[Change detection outputs]
☆ ☆ ☆

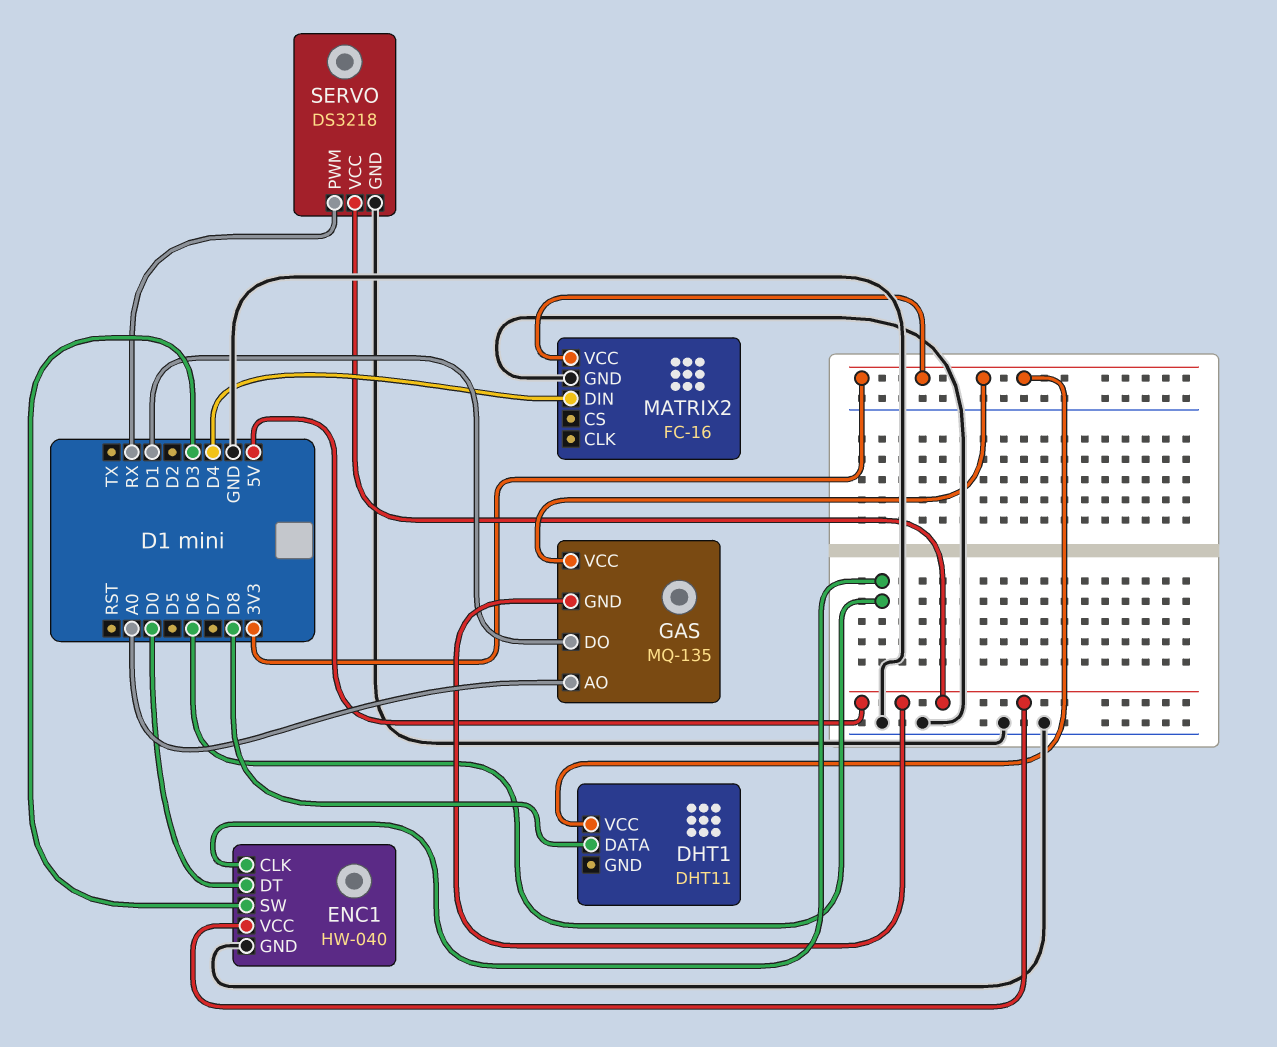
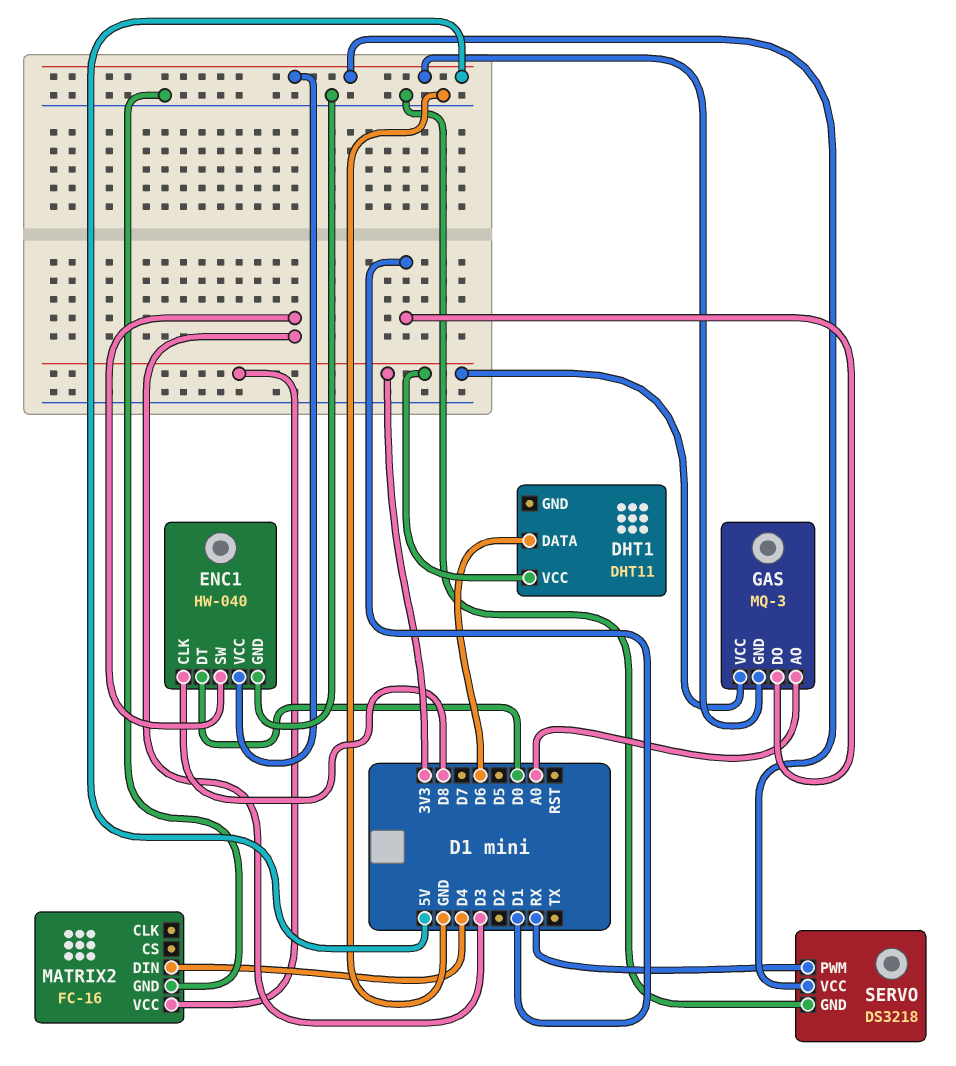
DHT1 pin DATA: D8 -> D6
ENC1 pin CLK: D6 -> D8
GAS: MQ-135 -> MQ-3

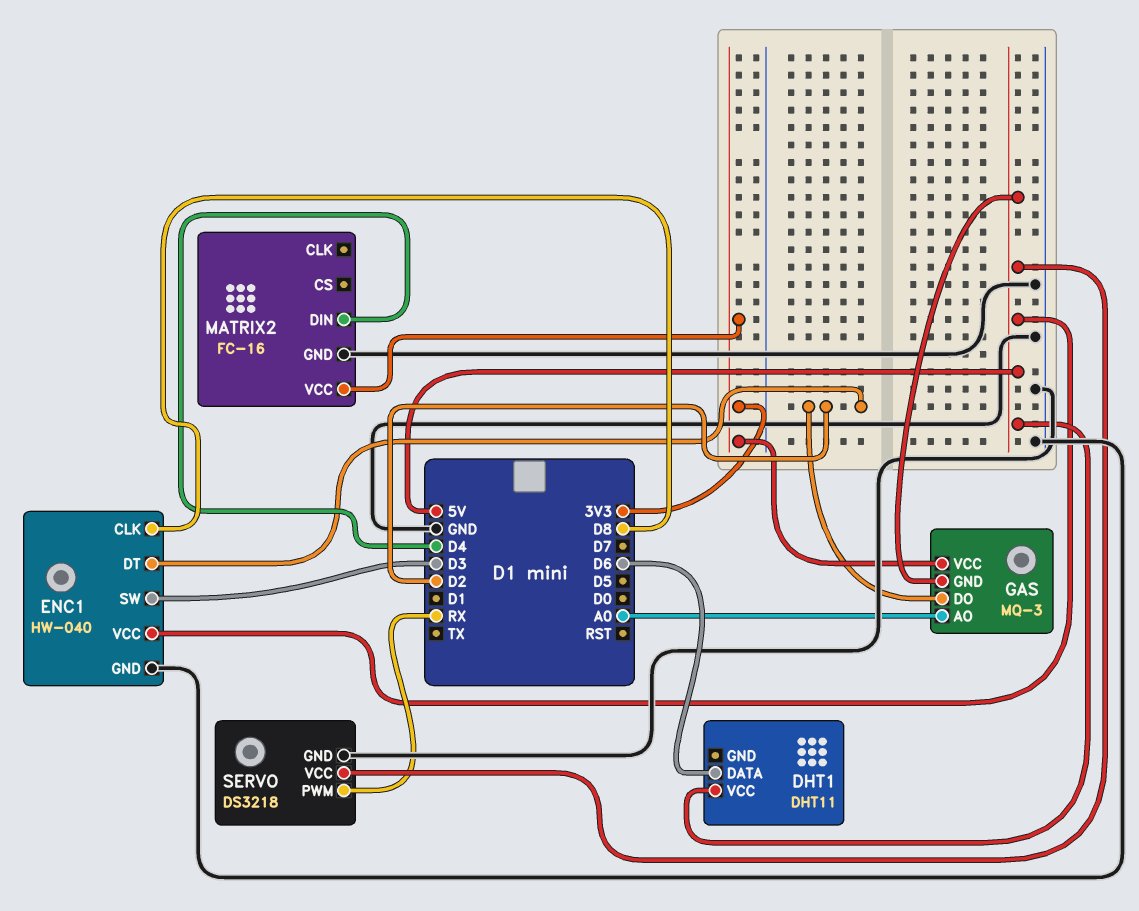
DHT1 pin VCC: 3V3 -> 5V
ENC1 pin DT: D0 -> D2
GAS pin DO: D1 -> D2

☆ ☆ ☆

(Exercise):
Every record is to be repeated exactly, and no picture is carried over.

(The completed task):
DHT1 pin DATA: D8 -> D6
ENC1 pin CLK: D6 -> D8
GAS: MQ-135 -> MQ-3

DHT1 pin VCC: 3V3 -> 5V
ENC1 pin DT: D0 -> D2
GAS pin DO: D1 -> D2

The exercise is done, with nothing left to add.